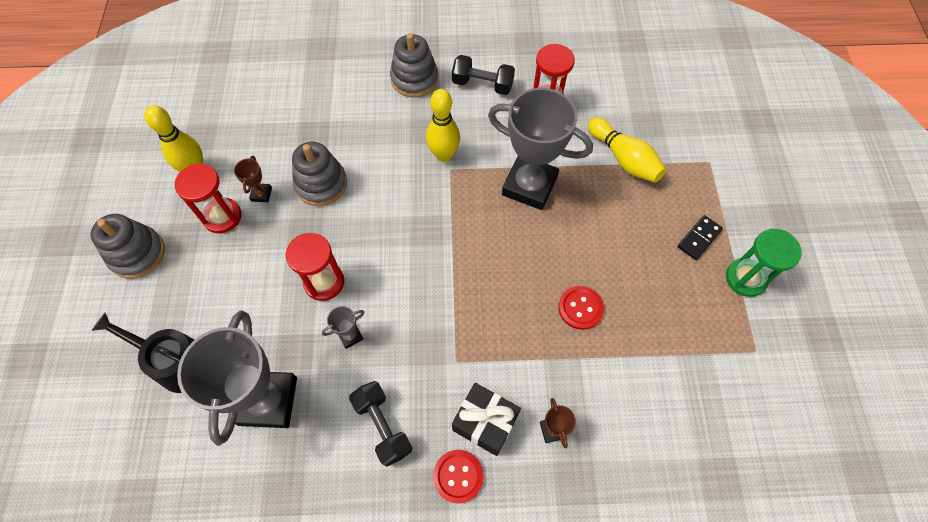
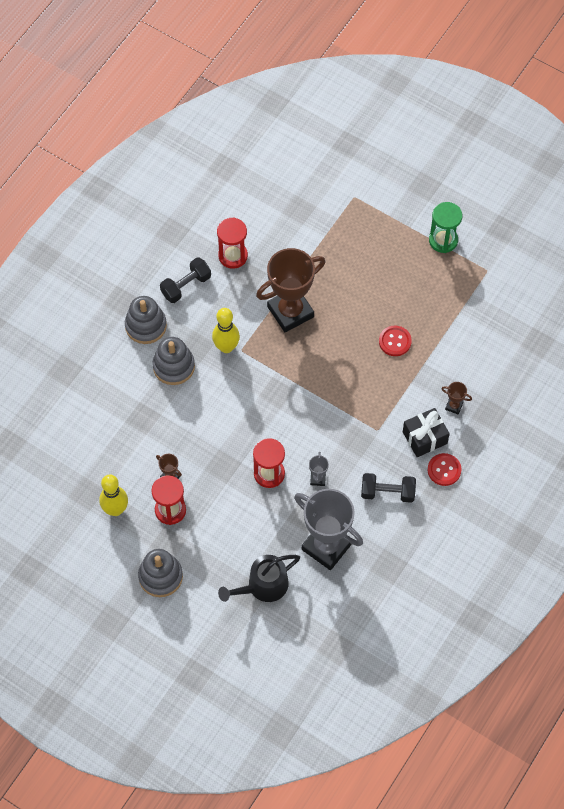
camera: 55 degrees left, 0 degrees up
(321, 184) = (191, 435): grey stacking toy -> grey stacking toy (174, 366)
(529, 185) = (290, 312): grey trophy -> brown trophy
(624, 159) = (314, 243): yellow bowling pin -> none
(699, 238) = (400, 244): black domino -> none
····················
• **About this exercise**
Take the line that holds "(321, 184) = (191, 435): grey" as the first and the last line of the material as the final one. Print that span exactly, both ends included.

• **Written reply**
(321, 184) = (191, 435): grey stacking toy -> grey stacking toy (174, 366)
(529, 185) = (290, 312): grey trophy -> brown trophy
(624, 159) = (314, 243): yellow bowling pin -> none
(699, 238) = (400, 244): black domino -> none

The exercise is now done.